** Opening SUPPLIED DATA block **

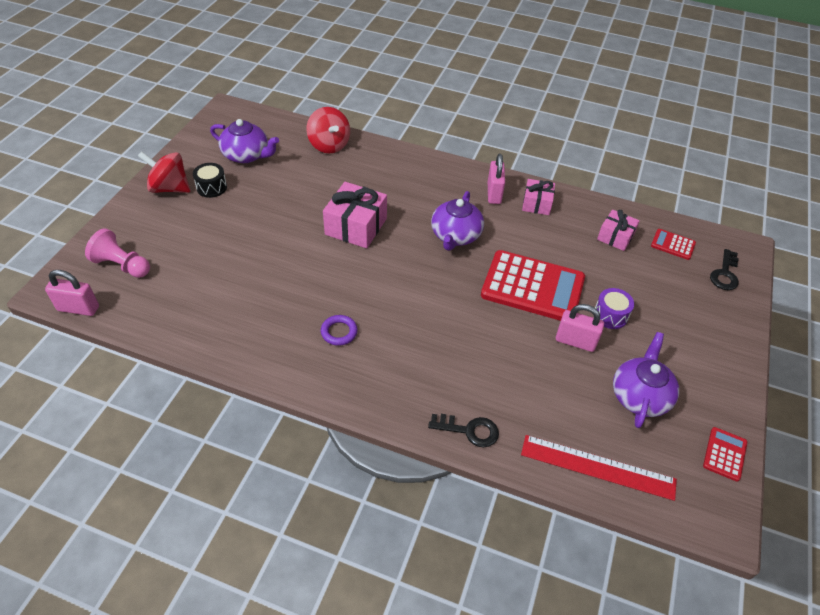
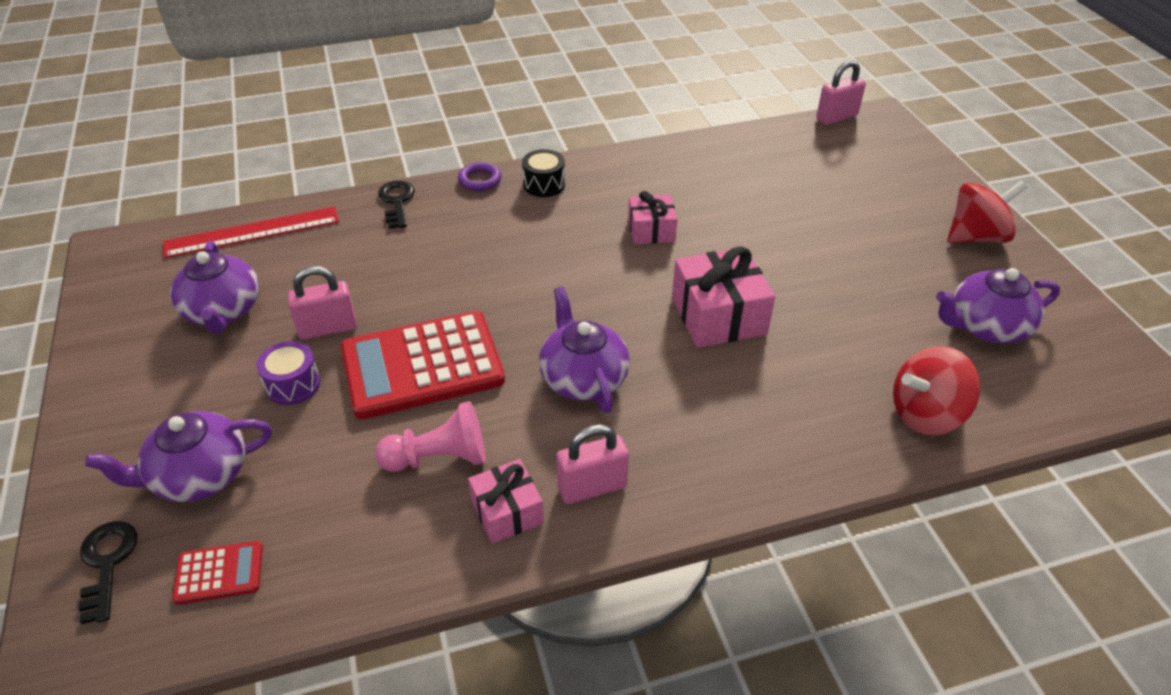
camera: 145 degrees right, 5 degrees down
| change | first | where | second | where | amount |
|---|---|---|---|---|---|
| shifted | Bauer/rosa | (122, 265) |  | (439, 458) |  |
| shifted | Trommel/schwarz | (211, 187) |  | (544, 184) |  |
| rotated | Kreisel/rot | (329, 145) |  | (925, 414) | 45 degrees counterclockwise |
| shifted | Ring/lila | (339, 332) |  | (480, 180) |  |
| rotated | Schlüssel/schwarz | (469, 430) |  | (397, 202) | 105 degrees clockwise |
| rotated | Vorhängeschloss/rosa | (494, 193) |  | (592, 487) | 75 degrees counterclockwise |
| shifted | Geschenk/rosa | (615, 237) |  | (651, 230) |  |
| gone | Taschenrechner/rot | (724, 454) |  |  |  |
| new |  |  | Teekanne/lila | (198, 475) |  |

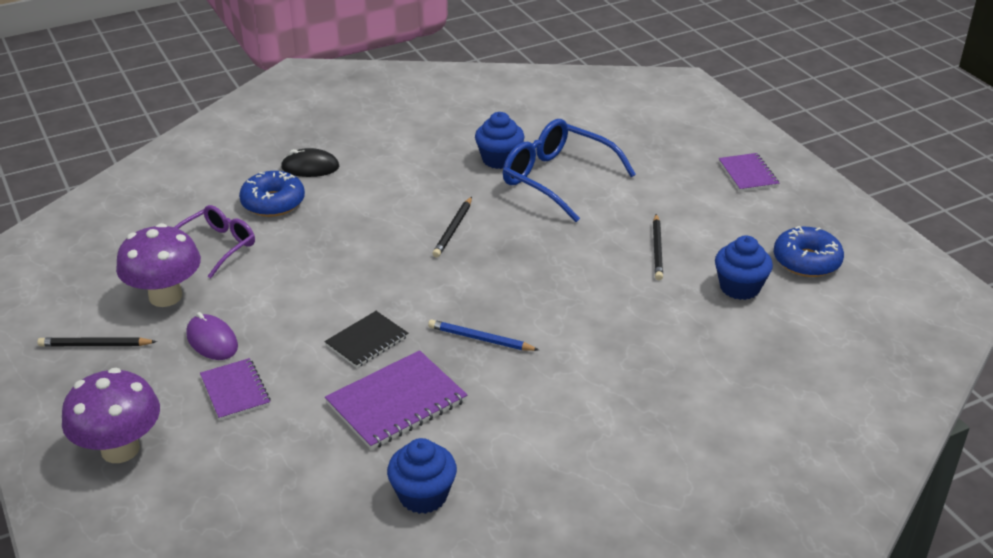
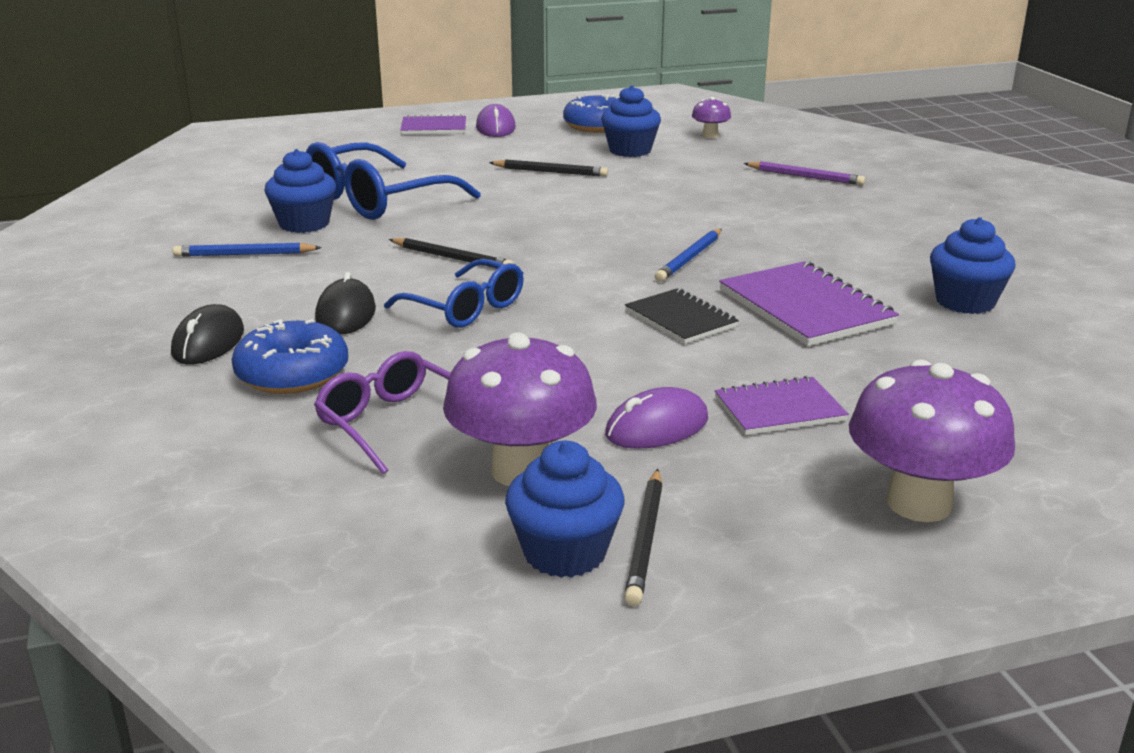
camera: 80 degrees left, 10 degrees down
| change | first | where | second | where | amount |
|---|---|---|---|---|---|
| new |  |  | Bleistift/blau | (244, 254) |  |
| new |  |  | Computermaus/schwarz | (346, 314) |  |
| new |  |  | Brille/blau | (465, 308) |  |
| new |  |  | Computermaus/lila | (495, 127) |  |
| new |  |  | Muffin/blau | (565, 552) |  |
| new |  |  | Pilz/lila | (710, 135) |  |
| new |  |  | Bleistift/lila | (805, 177) |  |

** Closing SUPPLIED DATA block **

WHAT IS EXPECTED
Which of the lines above include the word "rosa"? Copy each of them.

ANSWER TO THIS PROBLEM
| shifted | Bauer/rosa | (122, 265) |  | (439, 458) |  |
| rotated | Vorhängeschloss/rosa | (494, 193) |  | (592, 487) | 75 degrees counterclockwise |
| shifted | Geschenk/rosa | (615, 237) |  | (651, 230) |  |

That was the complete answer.